Task to carry out
In the records below, some lines hold the word "ORANGE". Copy each of those lines.

Records provided
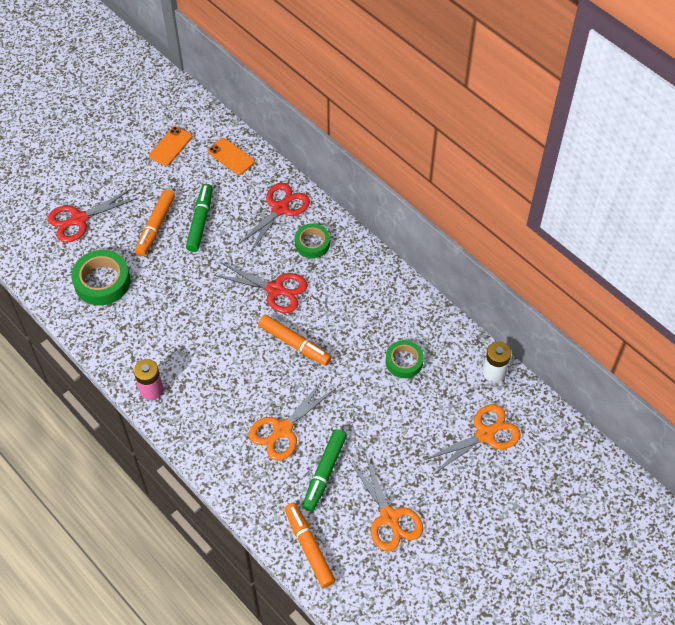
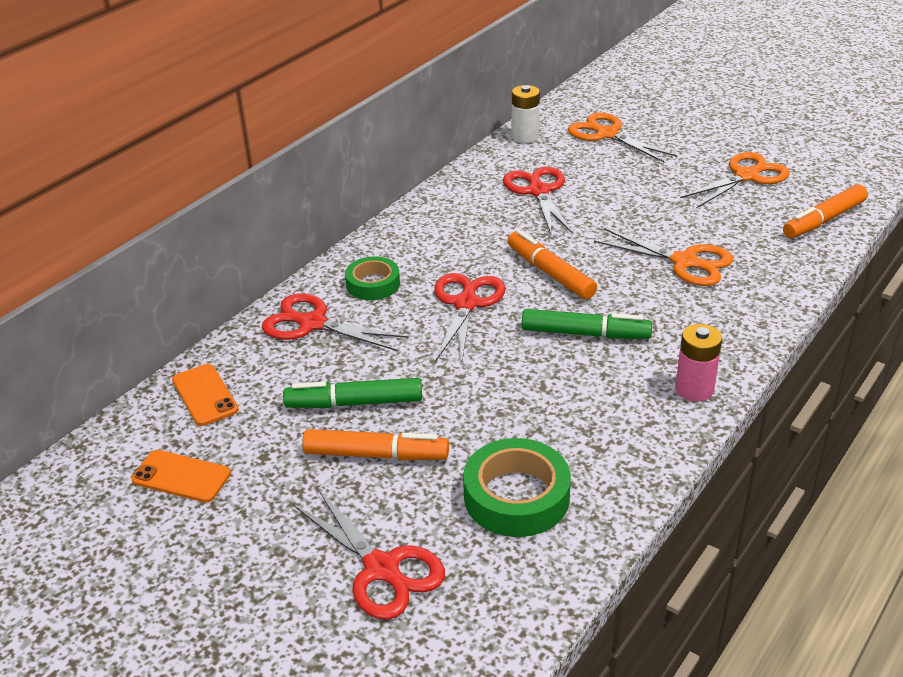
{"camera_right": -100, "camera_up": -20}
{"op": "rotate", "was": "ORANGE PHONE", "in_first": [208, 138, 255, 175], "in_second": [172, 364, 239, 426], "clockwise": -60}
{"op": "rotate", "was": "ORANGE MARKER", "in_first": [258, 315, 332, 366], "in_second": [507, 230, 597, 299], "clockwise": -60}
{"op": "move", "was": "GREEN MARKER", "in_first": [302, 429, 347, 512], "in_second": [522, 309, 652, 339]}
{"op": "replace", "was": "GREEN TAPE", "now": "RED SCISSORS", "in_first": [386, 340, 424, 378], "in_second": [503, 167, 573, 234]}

Solution to this problem
{"op": "rotate", "was": "ORANGE PHONE", "in_first": [208, 138, 255, 175], "in_second": [172, 364, 239, 426], "clockwise": -60}
{"op": "rotate", "was": "ORANGE MARKER", "in_first": [258, 315, 332, 366], "in_second": [507, 230, 597, 299], "clockwise": -60}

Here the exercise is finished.